**Request**
After locating "turquoise plane [278,116,383,177]" in the listing below, copy that line and each one after it exactly, ending with the line that has "none -> yellow carrot [772,232,883,289]".

**Data for review**
——————
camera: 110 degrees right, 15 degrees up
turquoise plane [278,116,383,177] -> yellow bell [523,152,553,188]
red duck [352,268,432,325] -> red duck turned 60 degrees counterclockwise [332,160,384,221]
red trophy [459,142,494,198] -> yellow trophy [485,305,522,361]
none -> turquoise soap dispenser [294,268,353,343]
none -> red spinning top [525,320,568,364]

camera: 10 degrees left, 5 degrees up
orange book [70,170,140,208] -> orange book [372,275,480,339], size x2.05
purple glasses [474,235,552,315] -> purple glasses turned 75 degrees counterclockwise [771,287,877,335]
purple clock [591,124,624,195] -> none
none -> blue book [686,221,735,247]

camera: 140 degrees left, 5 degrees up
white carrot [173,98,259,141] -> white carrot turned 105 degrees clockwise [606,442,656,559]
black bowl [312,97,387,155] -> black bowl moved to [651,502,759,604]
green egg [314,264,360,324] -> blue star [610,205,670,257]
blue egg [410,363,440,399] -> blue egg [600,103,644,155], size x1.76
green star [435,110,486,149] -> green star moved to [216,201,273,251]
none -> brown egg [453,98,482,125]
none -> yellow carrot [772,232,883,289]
——————
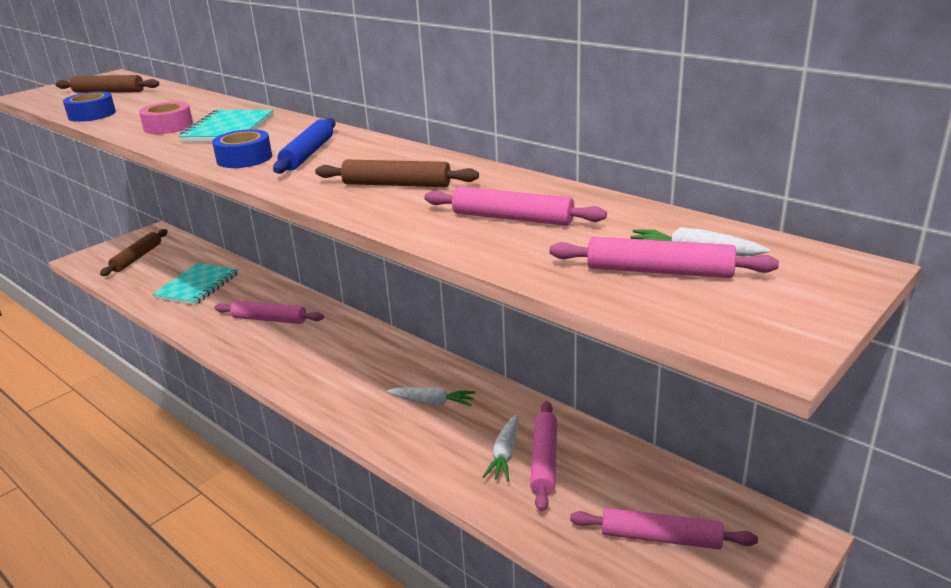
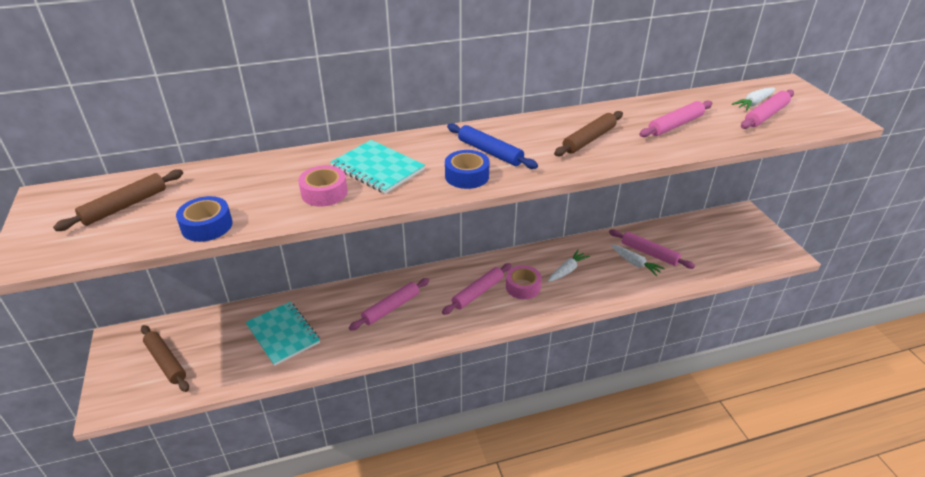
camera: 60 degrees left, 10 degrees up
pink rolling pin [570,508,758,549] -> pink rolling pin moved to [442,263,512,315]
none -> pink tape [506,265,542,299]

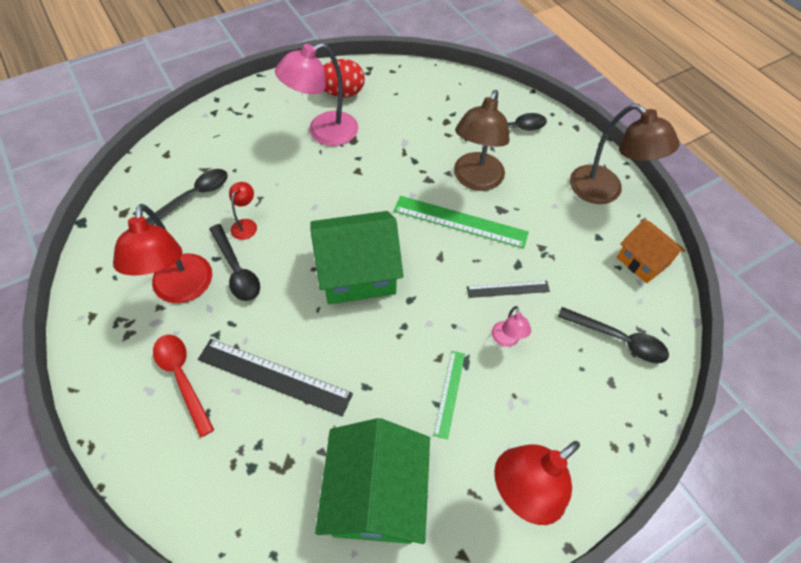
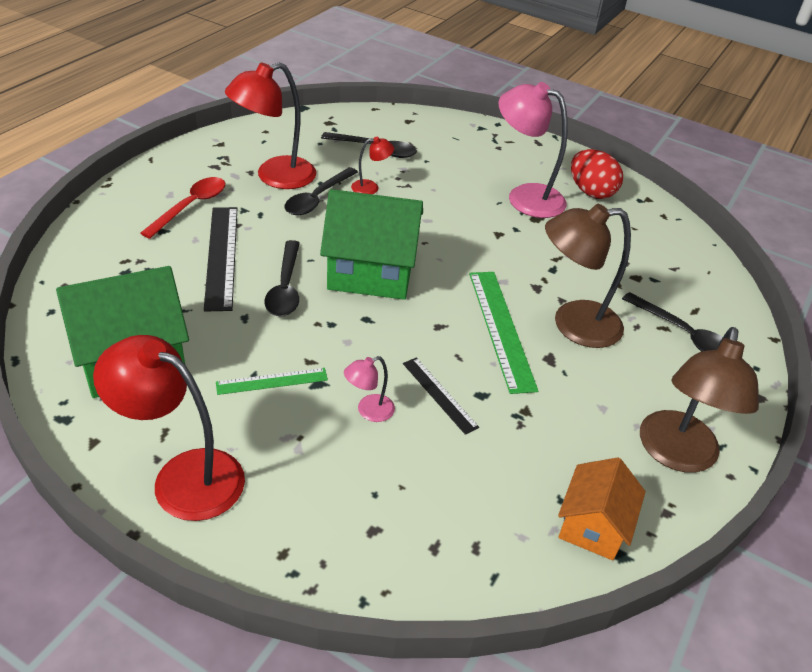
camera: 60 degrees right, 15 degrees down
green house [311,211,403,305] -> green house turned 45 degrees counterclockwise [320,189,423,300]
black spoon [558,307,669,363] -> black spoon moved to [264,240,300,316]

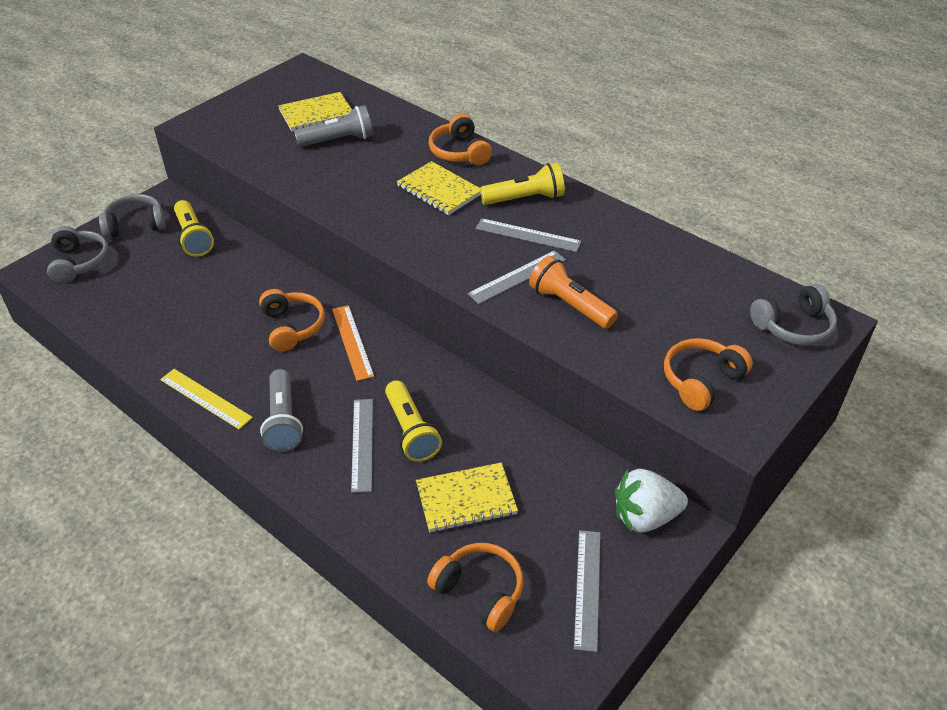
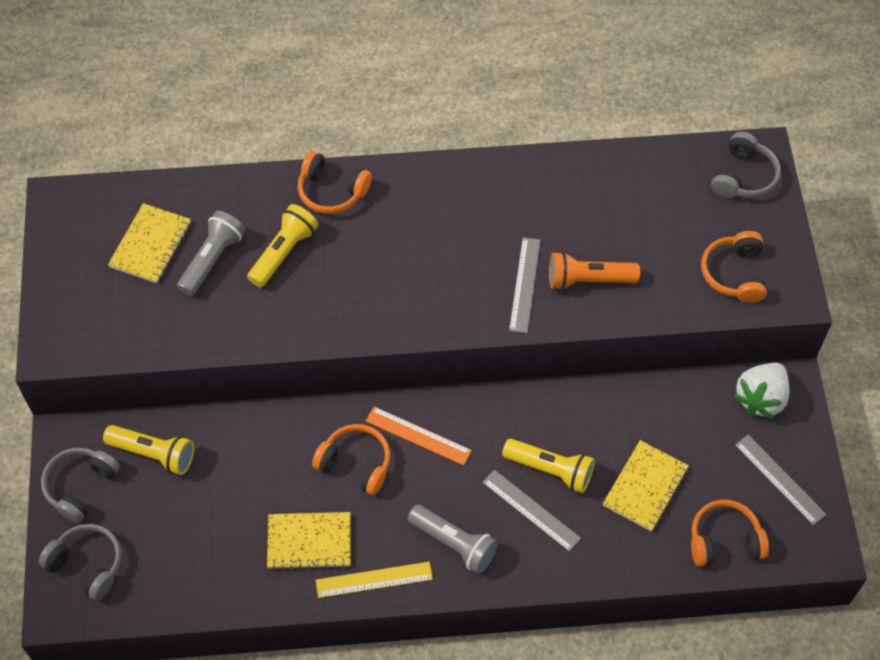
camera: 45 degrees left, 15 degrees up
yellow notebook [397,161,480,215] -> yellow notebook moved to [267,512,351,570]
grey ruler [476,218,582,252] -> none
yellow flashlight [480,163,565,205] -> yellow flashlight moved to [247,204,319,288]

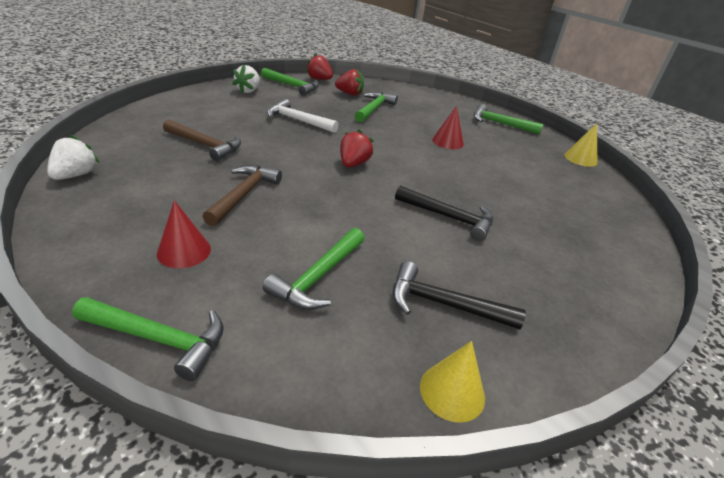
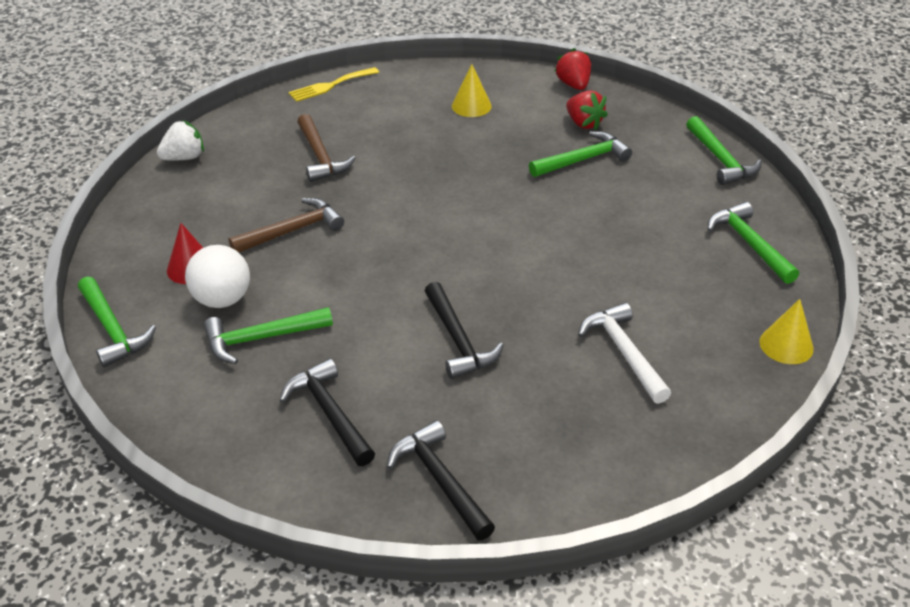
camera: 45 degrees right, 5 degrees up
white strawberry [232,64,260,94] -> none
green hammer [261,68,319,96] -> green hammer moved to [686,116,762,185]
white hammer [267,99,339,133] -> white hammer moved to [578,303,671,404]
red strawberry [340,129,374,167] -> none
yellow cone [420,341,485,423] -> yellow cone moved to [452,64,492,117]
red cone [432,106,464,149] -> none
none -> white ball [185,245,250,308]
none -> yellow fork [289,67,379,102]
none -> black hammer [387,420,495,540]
——————
**Your solution**
turquoise plane [278,116,383,177] -> yellow bell [523,152,553,188]
red duck [352,268,432,325] -> red duck turned 60 degrees counterclockwise [332,160,384,221]
red trophy [459,142,494,198] -> yellow trophy [485,305,522,361]
none -> turquoise soap dispenser [294,268,353,343]
none -> red spinning top [525,320,568,364]

camera: 10 degrees left, 5 degrees up
orange book [70,170,140,208] -> orange book [372,275,480,339], size x2.05
purple glasses [474,235,552,315] -> purple glasses turned 75 degrees counterclockwise [771,287,877,335]
purple clock [591,124,624,195] -> none
none -> blue book [686,221,735,247]

camera: 140 degrees left, 5 degrees up
white carrot [173,98,259,141] -> white carrot turned 105 degrees clockwise [606,442,656,559]
black bowl [312,97,387,155] -> black bowl moved to [651,502,759,604]
green egg [314,264,360,324] -> blue star [610,205,670,257]
blue egg [410,363,440,399] -> blue egg [600,103,644,155], size x1.76
green star [435,110,486,149] -> green star moved to [216,201,273,251]
none -> brown egg [453,98,482,125]
none -> yellow carrot [772,232,883,289]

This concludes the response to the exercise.